**GOAL OF THE EXERCISE:** Every record below is to be retyped exactly, with the pictures left out.

[Collected data entries]

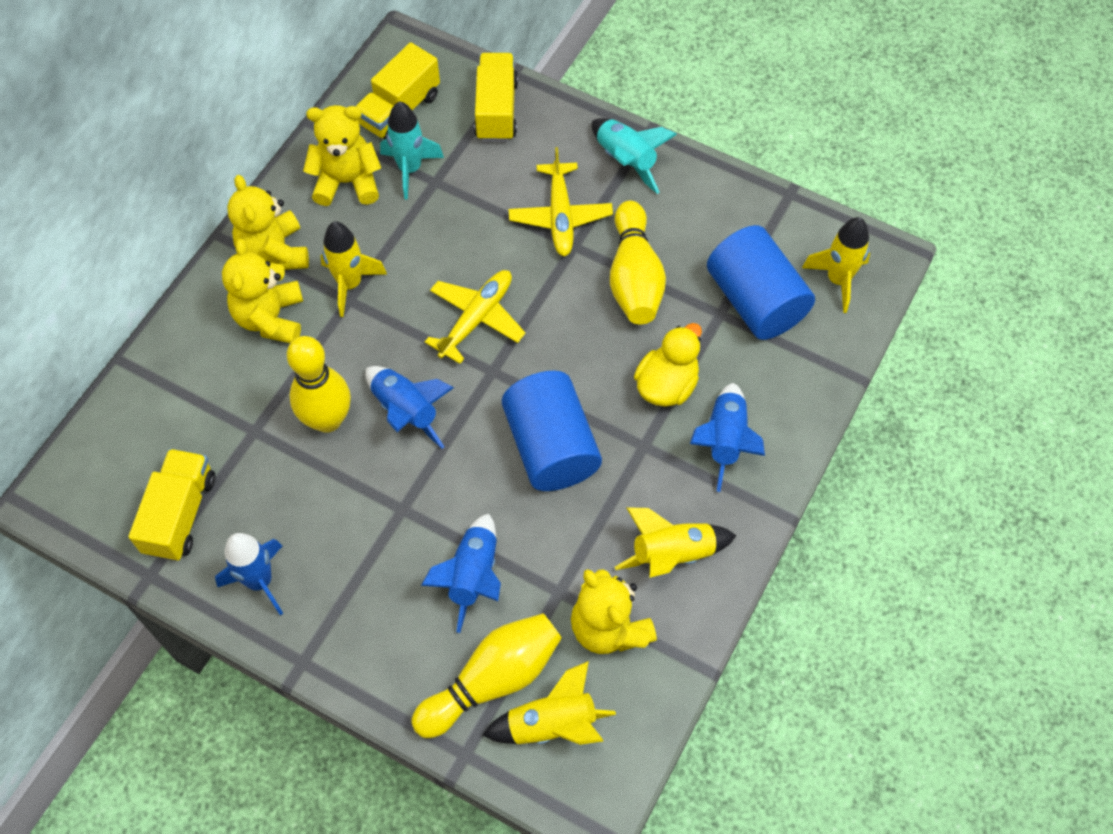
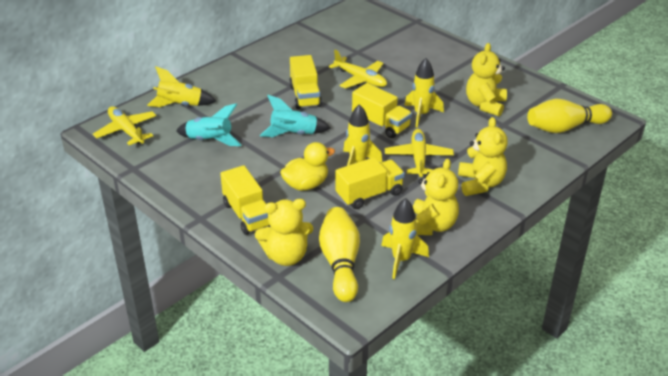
blue cylinder: 2 -> 0
blue rocket: 4 -> 0
yellow bowling pin: 3 -> 2
yellow plane: 2 -> 3
yellow truck: 3 -> 4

**OUTPUT FOR THIS EXERCISE:**
blue cylinder: 2 -> 0
blue rocket: 4 -> 0
yellow bowling pin: 3 -> 2
yellow plane: 2 -> 3
yellow truck: 3 -> 4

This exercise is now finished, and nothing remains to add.